╭─ Data to use
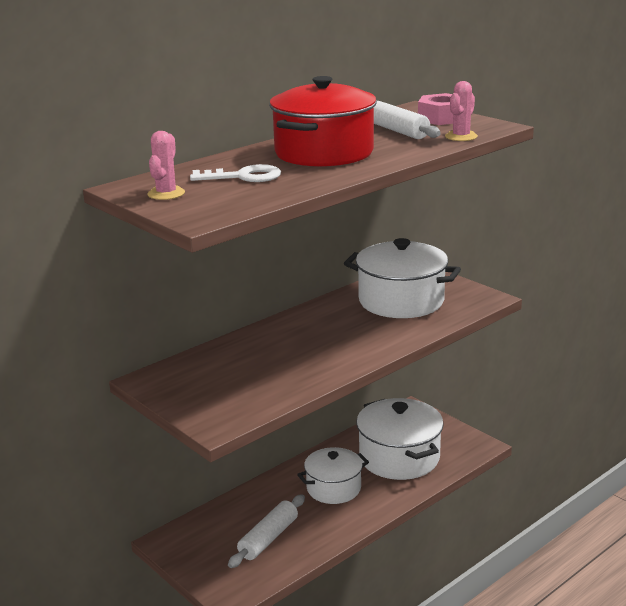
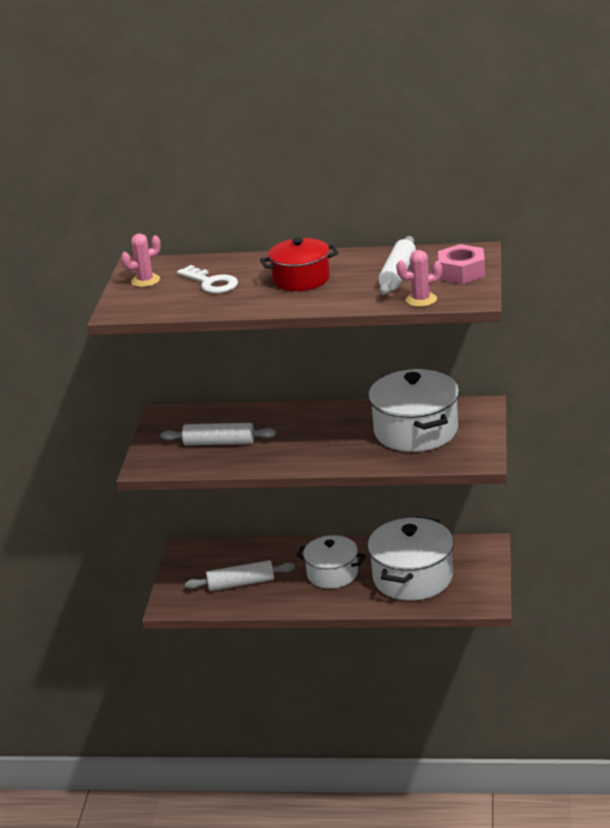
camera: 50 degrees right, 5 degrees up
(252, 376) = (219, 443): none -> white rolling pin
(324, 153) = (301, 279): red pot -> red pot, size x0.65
╰─
╭─ Data to use
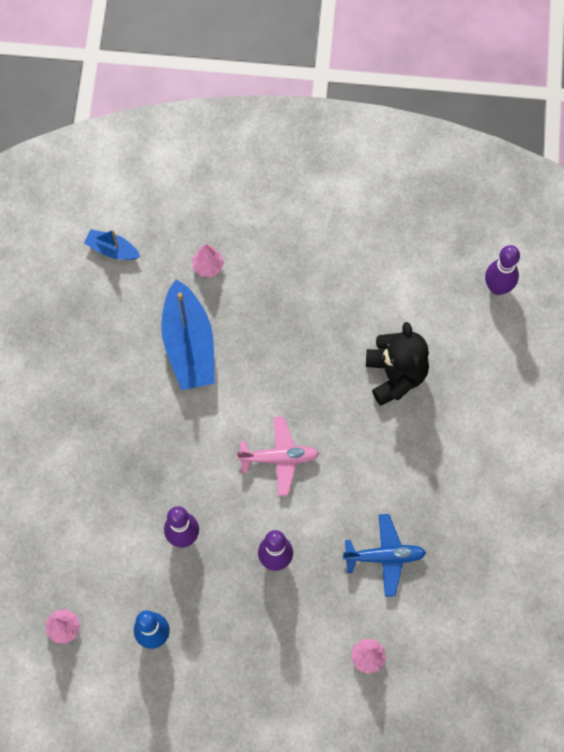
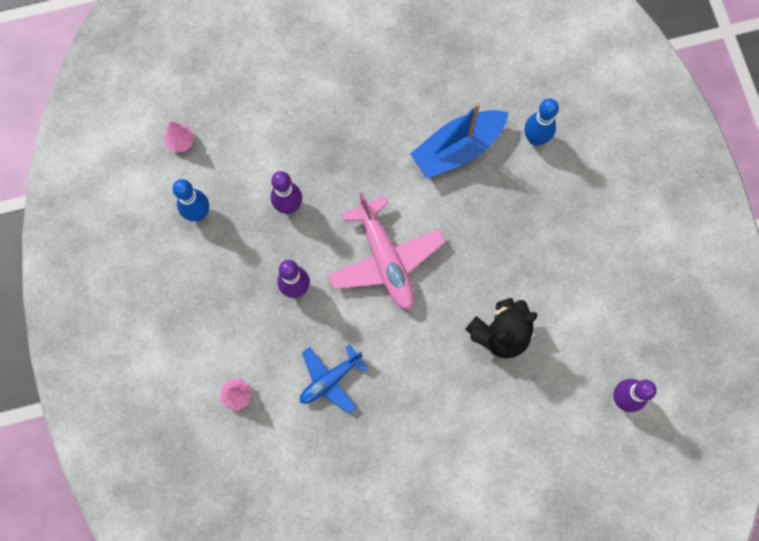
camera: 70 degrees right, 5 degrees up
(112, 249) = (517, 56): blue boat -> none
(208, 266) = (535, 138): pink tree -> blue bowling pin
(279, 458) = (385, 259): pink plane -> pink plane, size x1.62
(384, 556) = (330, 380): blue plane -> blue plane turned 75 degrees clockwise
╰─
╭─ Data to use
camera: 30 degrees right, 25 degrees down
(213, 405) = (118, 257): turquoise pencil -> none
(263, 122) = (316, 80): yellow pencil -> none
╰─
## Task goal
What lines in the data include the string "camera"? Copy each one.

## Task response
camera: 50 degrees right, 5 degrees up
camera: 70 degrees right, 5 degrees up
camera: 30 degrees right, 25 degrees down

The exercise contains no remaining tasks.